Copy every line of the material below verbatim, keeping the original order.
══ Input for this task
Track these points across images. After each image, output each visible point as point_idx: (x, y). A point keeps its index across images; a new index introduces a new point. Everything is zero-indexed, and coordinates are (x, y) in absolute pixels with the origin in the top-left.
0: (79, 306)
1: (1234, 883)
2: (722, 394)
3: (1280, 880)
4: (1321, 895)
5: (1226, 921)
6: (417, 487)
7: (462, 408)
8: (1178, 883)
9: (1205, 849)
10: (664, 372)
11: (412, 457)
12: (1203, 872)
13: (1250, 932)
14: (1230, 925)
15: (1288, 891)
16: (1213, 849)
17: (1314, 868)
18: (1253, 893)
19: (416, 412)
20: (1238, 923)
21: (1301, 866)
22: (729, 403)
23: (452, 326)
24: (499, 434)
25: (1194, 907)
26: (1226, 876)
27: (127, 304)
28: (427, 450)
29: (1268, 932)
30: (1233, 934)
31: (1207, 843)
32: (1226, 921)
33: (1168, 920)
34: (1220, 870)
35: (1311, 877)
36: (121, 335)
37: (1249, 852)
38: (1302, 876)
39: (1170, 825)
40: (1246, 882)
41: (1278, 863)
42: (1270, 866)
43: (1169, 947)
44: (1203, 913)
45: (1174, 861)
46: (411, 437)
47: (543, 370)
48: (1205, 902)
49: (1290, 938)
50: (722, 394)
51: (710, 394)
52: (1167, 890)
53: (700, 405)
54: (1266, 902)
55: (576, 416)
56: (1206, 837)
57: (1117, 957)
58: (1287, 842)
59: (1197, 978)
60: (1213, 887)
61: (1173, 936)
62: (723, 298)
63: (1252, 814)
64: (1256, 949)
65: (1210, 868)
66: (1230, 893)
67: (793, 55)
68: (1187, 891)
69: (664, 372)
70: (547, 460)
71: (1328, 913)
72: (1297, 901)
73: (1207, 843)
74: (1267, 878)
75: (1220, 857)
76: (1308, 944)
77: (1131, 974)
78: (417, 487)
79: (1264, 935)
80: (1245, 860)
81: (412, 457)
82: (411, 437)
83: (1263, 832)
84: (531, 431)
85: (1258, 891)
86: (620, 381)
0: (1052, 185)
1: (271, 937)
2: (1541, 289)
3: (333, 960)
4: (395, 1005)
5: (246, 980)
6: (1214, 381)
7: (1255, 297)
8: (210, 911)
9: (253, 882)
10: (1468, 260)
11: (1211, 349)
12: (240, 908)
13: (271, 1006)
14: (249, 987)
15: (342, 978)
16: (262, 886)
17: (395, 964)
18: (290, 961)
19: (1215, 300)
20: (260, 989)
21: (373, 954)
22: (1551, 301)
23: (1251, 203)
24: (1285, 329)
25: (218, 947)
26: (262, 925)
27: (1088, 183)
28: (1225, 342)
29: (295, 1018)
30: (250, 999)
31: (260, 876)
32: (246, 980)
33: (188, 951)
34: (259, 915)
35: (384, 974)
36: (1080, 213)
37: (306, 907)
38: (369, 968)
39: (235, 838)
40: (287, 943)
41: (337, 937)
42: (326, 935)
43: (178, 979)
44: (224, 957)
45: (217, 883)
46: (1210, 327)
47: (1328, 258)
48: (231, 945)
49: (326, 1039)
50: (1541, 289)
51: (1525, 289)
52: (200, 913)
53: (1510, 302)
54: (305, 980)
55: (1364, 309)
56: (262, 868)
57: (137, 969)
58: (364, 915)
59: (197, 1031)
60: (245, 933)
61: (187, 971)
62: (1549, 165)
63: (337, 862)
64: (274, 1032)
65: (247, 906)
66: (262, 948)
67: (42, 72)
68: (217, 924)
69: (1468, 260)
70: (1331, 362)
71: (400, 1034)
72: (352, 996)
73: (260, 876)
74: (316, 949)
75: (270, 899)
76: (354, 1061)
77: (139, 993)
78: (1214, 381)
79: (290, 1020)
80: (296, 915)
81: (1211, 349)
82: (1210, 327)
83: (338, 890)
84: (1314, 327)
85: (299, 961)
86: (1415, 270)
════
:: Completed exercise ::
Track these points across images. After each image, output each visible point as point_idx: (x, y). A point keeps its index across images; a new index introduces a new point. Everything is zero-indexed, and coordinates are (x, y) in absolute pixels with the origin in the top-left.
0: (79, 306)
1: (1234, 883)
2: (722, 394)
3: (1280, 880)
4: (1321, 895)
5: (1226, 921)
6: (417, 487)
7: (462, 408)
8: (1178, 883)
9: (1205, 849)
10: (664, 372)
11: (412, 457)
12: (1203, 872)
13: (1250, 932)
14: (1230, 925)
15: (1288, 891)
16: (1213, 849)
17: (1314, 868)
18: (1253, 893)
19: (416, 412)
20: (1238, 923)
21: (1301, 866)
22: (729, 403)
23: (452, 326)
24: (499, 434)
25: (1194, 907)
26: (1226, 876)
27: (127, 304)
28: (427, 450)
29: (1268, 932)
30: (1233, 934)
31: (1207, 843)
32: (1226, 921)
33: (1168, 920)
34: (1220, 870)
35: (1311, 877)
36: (121, 335)
37: (1249, 852)
38: (1302, 876)
39: (1170, 825)
40: (1246, 882)
41: (1278, 863)
42: (1270, 866)
43: (1169, 947)
44: (1203, 913)
45: (1174, 861)
46: (411, 437)
47: (543, 370)
48: (1205, 902)
49: (1290, 938)
50: (722, 394)
51: (710, 394)
52: (1167, 890)
53: (700, 405)
54: (1266, 902)
55: (576, 416)
56: (1206, 837)
57: (1117, 957)
58: (1287, 842)
59: (1197, 978)
60: (1213, 887)
61: (1173, 936)
62: (723, 298)
63: (1252, 814)
64: (1256, 949)
65: (1210, 868)
66: (1230, 893)
67: (793, 55)
68: (1187, 891)
69: (664, 372)
70: (547, 460)
71: (1328, 913)
72: (1297, 901)
73: (1207, 843)
74: (1267, 878)
75: (1220, 857)
76: (1308, 944)
77: (1131, 974)
78: (417, 487)
79: (1264, 935)
80: (1245, 860)
81: (412, 457)
82: (411, 437)
83: (1263, 832)
84: (531, 431)
85: (1258, 891)
86: (620, 381)
0: (1052, 185)
1: (271, 937)
2: (1541, 289)
3: (333, 960)
4: (395, 1005)
5: (246, 980)
6: (1214, 381)
7: (1255, 297)
8: (210, 911)
9: (253, 882)
10: (1468, 260)
11: (1211, 349)
12: (240, 908)
13: (271, 1006)
14: (249, 987)
15: (342, 978)
16: (262, 886)
17: (395, 964)
18: (290, 961)
19: (1215, 300)
20: (260, 989)
21: (373, 954)
22: (1551, 301)
23: (1251, 203)
24: (1285, 329)
25: (218, 947)
26: (262, 925)
27: (1088, 183)
28: (1225, 342)
29: (295, 1018)
30: (250, 999)
31: (260, 876)
32: (246, 980)
33: (188, 951)
34: (259, 915)
35: (384, 974)
36: (1080, 213)
37: (306, 907)
38: (369, 968)
39: (235, 838)
40: (287, 943)
41: (337, 937)
42: (326, 935)
43: (178, 979)
44: (224, 957)
45: (217, 883)
46: (1210, 327)
47: (1328, 258)
48: (231, 945)
49: (326, 1039)
50: (1541, 289)
51: (1525, 289)
52: (200, 913)
53: (1510, 302)
54: (305, 980)
55: (1364, 309)
56: (262, 868)
57: (137, 969)
58: (364, 915)
59: (197, 1031)
60: (245, 933)
61: (187, 971)
62: (1549, 165)
63: (337, 862)
64: (274, 1032)
65: (247, 906)
66: (262, 948)
67: (42, 72)
68: (217, 924)
69: (1468, 260)
70: (1331, 362)
71: (400, 1034)
72: (352, 996)
73: (260, 876)
74: (316, 949)
75: (270, 899)
76: (354, 1061)
77: (139, 993)
78: (1214, 381)
79: (290, 1020)
80: (296, 915)
81: (1211, 349)
82: (1210, 327)
83: (338, 890)
84: (1314, 327)
85: (299, 961)
86: (1415, 270)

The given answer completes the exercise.